Dataset content:
++++++++++++++++++++
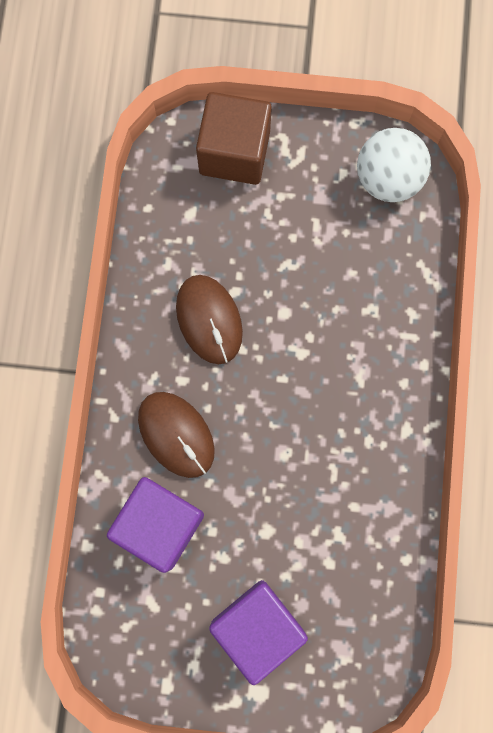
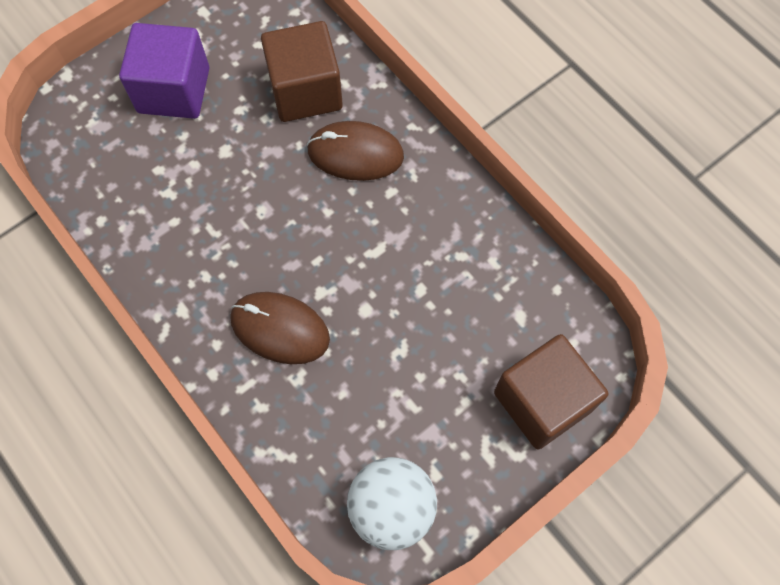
camera: 135 degrees right, 10 degrees down
(160, 525) = (305, 91): purple cube -> brown cube
(209, 320) = (417, 251): brown mouse -> brown mouse (280, 329)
++++++++++++++++++++
Problem statement:
Your task is to output exactly the lines running from the one with "(160, 525) = (305, 91): purple" through the final line of the material above, with both ends included.

Answer to this problem:
(160, 525) = (305, 91): purple cube -> brown cube
(209, 320) = (417, 251): brown mouse -> brown mouse (280, 329)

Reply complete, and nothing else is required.